== Brief ==
Every line below that carries the word "degrees" needs to be copied.

Object correspondence data:
○ ○ ○ ○ ○ ○ ○

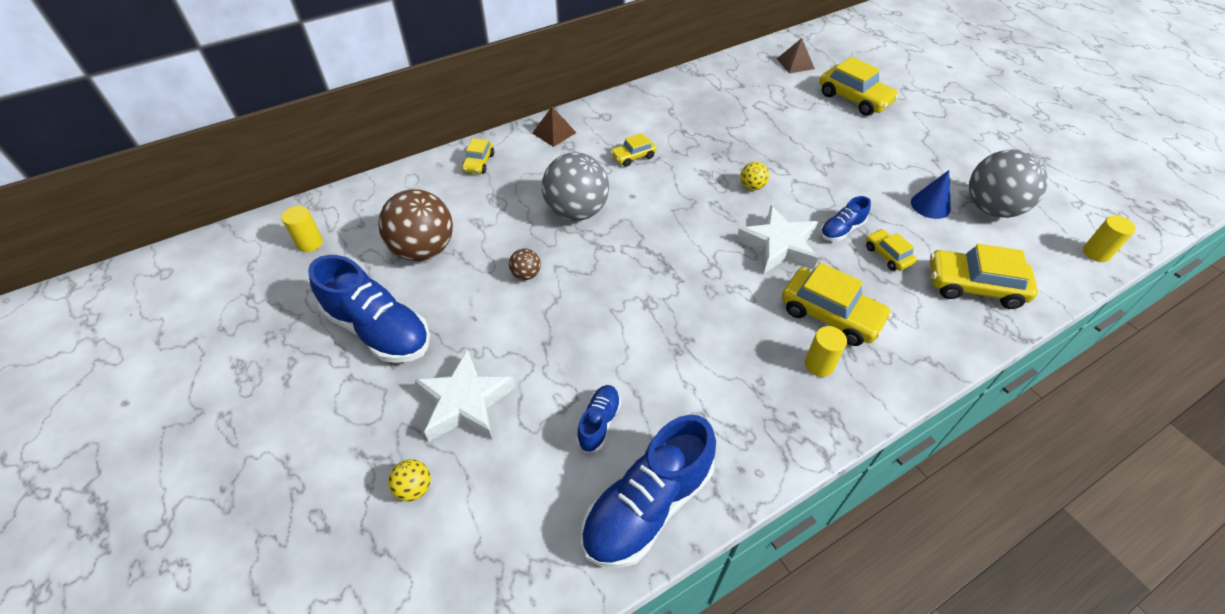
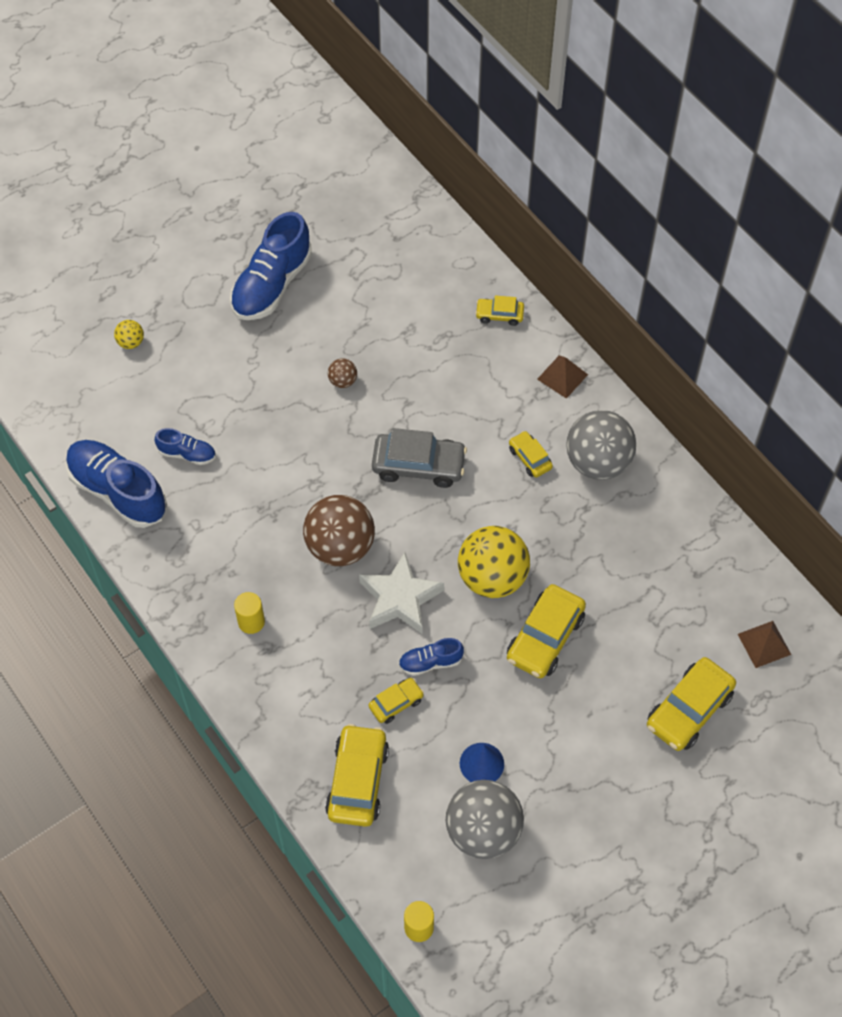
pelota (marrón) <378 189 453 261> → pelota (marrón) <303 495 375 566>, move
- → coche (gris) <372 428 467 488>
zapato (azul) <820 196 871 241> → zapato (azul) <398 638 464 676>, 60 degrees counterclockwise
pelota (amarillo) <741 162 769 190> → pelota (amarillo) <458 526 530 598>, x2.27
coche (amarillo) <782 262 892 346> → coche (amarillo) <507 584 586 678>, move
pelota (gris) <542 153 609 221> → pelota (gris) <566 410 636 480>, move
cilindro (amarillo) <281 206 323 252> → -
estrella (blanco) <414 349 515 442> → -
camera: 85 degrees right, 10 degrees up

○ ○ ○ ○ ○ ○ ○

== Output ==
zapato (azul) <820 196 871 241> → zapato (azul) <398 638 464 676>, 60 degrees counterclockwise
camera: 85 degrees right, 10 degrees up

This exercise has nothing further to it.